[What you are asked to do]:
Within the records below is a range that opens at the line with "camera: 150 degrees left, 15 degrees down" and closes at the line with "(419, 398) = (397, 409): white". Return that range word for word, both ends included, and only that range.
────────────────
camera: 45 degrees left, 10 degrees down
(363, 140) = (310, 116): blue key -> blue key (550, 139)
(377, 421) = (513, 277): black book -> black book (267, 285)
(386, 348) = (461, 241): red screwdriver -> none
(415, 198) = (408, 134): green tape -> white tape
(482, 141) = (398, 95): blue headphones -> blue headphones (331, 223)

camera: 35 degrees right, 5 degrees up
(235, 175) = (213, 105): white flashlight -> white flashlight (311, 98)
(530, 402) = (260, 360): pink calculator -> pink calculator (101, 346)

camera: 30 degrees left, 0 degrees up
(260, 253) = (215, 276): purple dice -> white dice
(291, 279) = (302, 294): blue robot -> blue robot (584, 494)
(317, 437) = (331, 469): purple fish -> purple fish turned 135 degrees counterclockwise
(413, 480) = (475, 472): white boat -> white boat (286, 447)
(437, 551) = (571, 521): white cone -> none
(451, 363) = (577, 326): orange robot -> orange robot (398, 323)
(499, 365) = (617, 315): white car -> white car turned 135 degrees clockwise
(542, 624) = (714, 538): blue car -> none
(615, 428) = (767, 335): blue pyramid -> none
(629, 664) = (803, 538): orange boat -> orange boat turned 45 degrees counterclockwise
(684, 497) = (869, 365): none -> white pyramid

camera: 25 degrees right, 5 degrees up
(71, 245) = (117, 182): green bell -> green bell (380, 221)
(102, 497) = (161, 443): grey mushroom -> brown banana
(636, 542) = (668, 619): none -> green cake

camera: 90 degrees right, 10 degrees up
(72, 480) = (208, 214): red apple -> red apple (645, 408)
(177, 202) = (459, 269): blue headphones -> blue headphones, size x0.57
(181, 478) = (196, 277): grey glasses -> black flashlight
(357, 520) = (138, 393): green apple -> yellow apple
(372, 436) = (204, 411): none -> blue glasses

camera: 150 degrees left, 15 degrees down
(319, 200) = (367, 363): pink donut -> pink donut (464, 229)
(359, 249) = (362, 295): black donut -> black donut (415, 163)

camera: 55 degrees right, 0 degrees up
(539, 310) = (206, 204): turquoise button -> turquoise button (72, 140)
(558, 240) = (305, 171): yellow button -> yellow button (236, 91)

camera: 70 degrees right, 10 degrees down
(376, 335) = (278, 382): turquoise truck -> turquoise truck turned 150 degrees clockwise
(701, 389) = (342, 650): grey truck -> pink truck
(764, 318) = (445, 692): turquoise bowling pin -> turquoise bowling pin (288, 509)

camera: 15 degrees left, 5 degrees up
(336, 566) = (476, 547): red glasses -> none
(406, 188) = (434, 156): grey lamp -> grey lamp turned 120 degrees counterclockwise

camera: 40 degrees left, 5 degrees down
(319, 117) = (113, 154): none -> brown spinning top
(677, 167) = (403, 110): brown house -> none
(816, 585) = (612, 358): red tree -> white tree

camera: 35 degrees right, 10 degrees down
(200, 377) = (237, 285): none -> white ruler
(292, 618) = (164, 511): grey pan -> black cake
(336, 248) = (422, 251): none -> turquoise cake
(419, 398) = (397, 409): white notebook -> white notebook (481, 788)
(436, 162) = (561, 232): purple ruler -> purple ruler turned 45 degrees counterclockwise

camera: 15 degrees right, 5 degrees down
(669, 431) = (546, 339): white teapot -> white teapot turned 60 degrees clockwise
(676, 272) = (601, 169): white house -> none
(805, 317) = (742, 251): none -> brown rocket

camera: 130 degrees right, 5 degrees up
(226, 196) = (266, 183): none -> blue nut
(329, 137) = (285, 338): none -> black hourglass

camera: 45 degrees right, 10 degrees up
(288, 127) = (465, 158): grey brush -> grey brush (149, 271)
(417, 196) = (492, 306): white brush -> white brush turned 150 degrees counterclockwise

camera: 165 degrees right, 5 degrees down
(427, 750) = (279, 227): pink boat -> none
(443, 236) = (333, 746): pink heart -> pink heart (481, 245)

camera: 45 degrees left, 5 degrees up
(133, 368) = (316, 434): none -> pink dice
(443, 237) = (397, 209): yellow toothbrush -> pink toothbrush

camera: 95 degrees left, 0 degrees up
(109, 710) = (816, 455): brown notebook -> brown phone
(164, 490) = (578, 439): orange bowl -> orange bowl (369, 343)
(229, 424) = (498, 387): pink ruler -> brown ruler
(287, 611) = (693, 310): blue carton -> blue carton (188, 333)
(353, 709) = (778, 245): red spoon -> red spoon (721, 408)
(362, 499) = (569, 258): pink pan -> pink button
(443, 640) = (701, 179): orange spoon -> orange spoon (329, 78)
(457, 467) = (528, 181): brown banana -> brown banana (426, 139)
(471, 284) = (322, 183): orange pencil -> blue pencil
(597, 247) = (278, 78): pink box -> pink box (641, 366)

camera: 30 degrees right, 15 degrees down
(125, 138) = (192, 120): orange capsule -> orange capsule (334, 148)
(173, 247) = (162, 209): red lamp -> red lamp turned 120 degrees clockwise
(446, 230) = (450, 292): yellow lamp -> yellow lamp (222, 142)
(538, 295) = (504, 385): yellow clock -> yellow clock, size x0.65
────────────────
[Completed exercise]:
camera: 150 degrees left, 15 degrees down
(319, 200) = (367, 363): pink donut -> pink donut (464, 229)
(359, 249) = (362, 295): black donut -> black donut (415, 163)

camera: 55 degrees right, 0 degrees up
(539, 310) = (206, 204): turquoise button -> turquoise button (72, 140)
(558, 240) = (305, 171): yellow button -> yellow button (236, 91)

camera: 70 degrees right, 10 degrees down
(376, 335) = (278, 382): turquoise truck -> turquoise truck turned 150 degrees clockwise
(701, 389) = (342, 650): grey truck -> pink truck
(764, 318) = (445, 692): turquoise bowling pin -> turquoise bowling pin (288, 509)

camera: 15 degrees left, 5 degrees up
(336, 566) = (476, 547): red glasses -> none
(406, 188) = (434, 156): grey lamp -> grey lamp turned 120 degrees counterclockwise

camera: 40 degrees left, 5 degrees down
(319, 117) = (113, 154): none -> brown spinning top
(677, 167) = (403, 110): brown house -> none
(816, 585) = (612, 358): red tree -> white tree

camera: 35 degrees right, 10 degrees down
(200, 377) = (237, 285): none -> white ruler
(292, 618) = (164, 511): grey pan -> black cake
(336, 248) = (422, 251): none -> turquoise cake
(419, 398) = (397, 409): white notebook -> white notebook (481, 788)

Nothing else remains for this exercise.